(YOUR OBJECTIVE): Please copy the rows word for word, starting with the line that contains "Image resolution: width=384" and going on through the last of the rows. Leave the pictures out of your copy.

(DATA SECTION):

####################

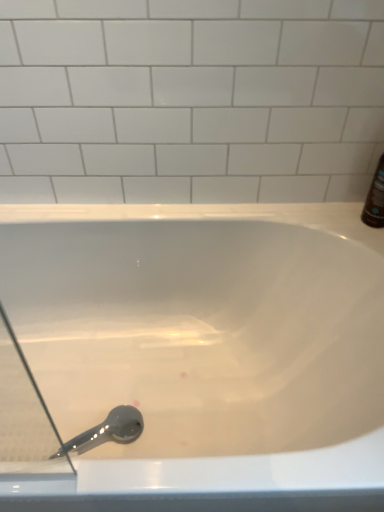
Describe the element at coordinates (204, 353) in the screenshot. I see `white glossy bathtub at center` at that location.

This screenshot has height=512, width=384. In order to click on white glossy bathtub at center in this screenshot , I will do [x=204, y=353].

Image resolution: width=384 pixels, height=512 pixels. In order to click on white glossy bathtub at center in this screenshot , I will do `click(204, 353)`.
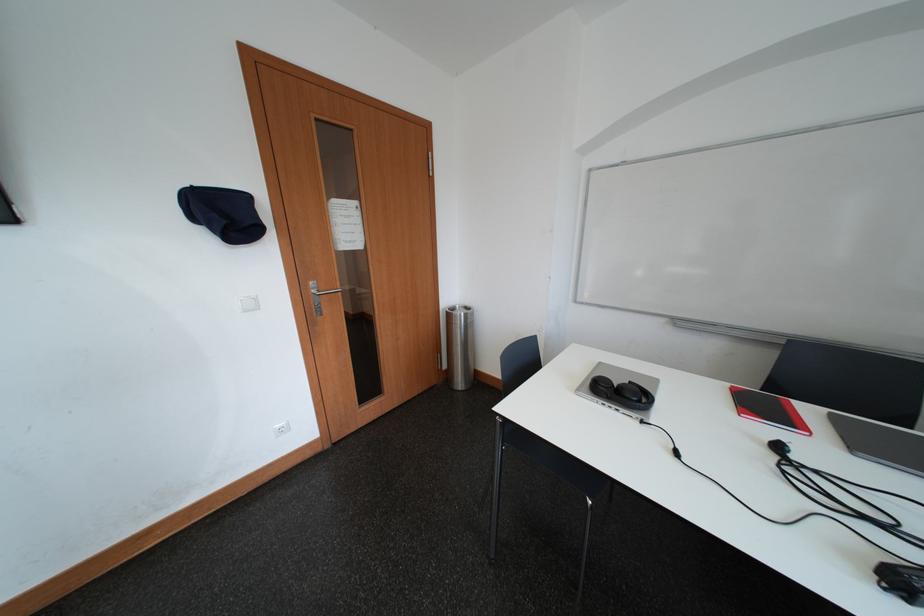
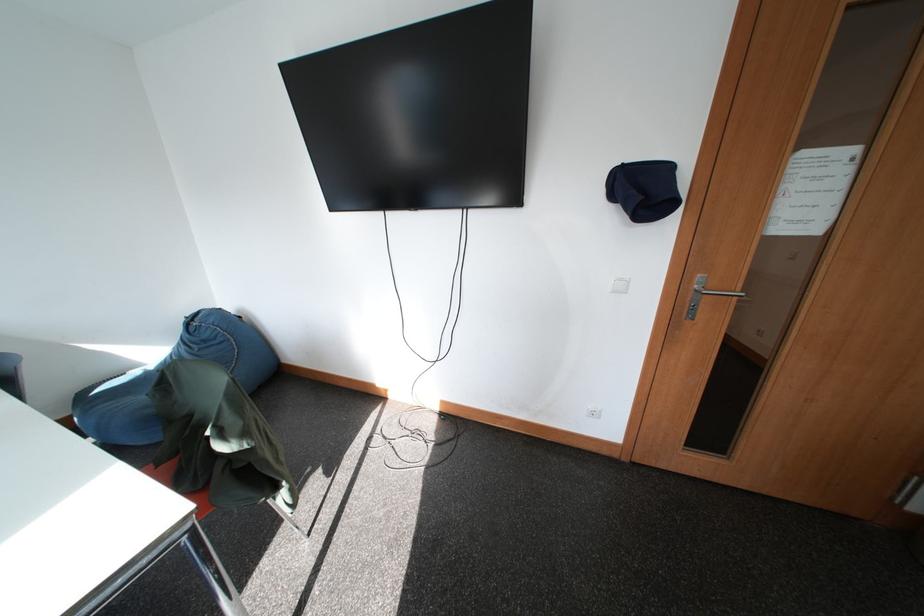
The point at (x=319, y=289) is marked in the first image. Where is the corresponding point in the second image?

(703, 282)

####################

(OUTPUT FOR THIS TASK):
Image resolution: width=384 pixels, height=512 pixels. In order to click on white glossy bathtub at center in this screenshot , I will do `click(204, 353)`.
The point at (x=319, y=289) is marked in the first image. Where is the corresponding point in the second image?

(703, 282)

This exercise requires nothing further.